(GIVEN DATA)
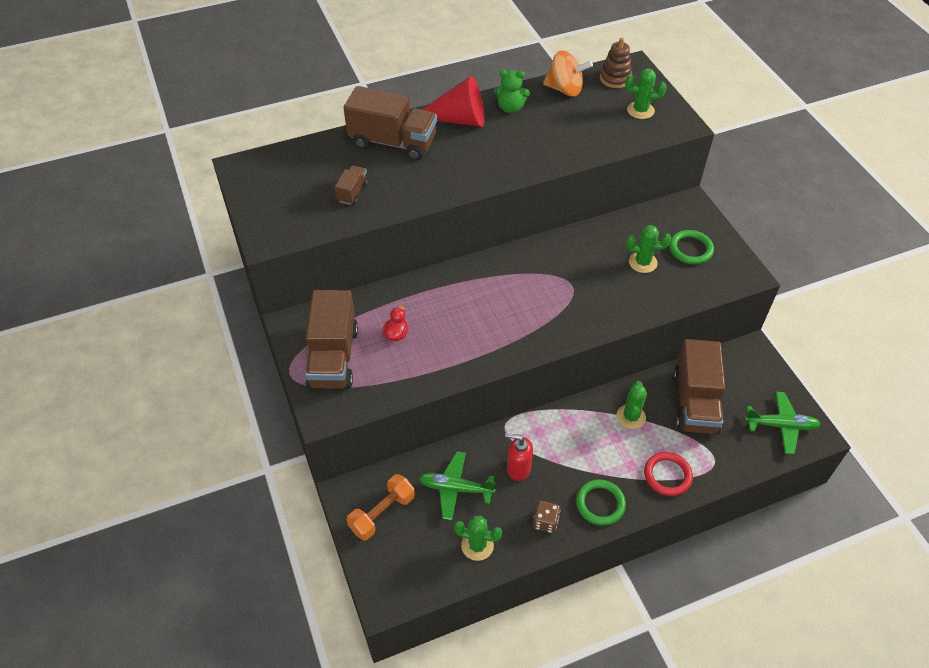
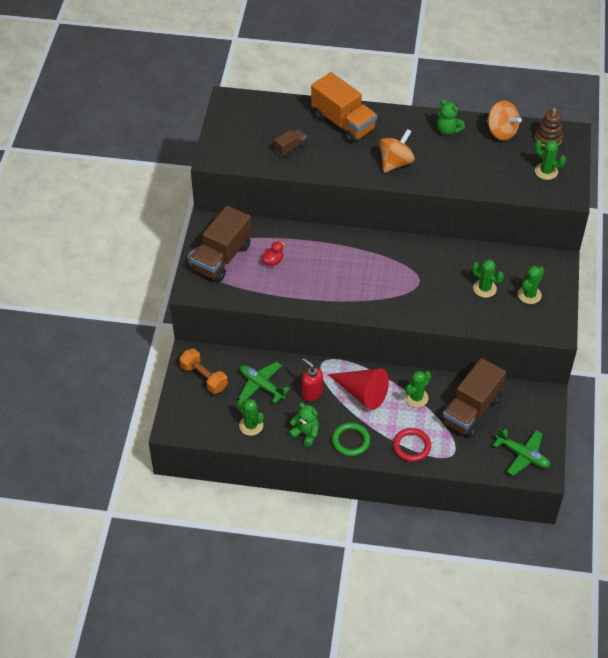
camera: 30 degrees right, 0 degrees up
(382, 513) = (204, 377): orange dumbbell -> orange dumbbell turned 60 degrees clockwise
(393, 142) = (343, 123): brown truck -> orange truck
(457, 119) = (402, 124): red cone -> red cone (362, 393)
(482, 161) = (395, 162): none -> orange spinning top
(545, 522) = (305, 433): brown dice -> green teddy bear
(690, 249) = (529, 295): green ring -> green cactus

(HOW TO COMPLETE THIS TASK)
Beginning with the line that has "(457, 119) = (402, 124): red", set down every line of the entries above through the final one, unchanged.

(ANSWER FOR THIS EXERCISE)
(457, 119) = (402, 124): red cone -> red cone (362, 393)
(482, 161) = (395, 162): none -> orange spinning top
(545, 522) = (305, 433): brown dice -> green teddy bear
(690, 249) = (529, 295): green ring -> green cactus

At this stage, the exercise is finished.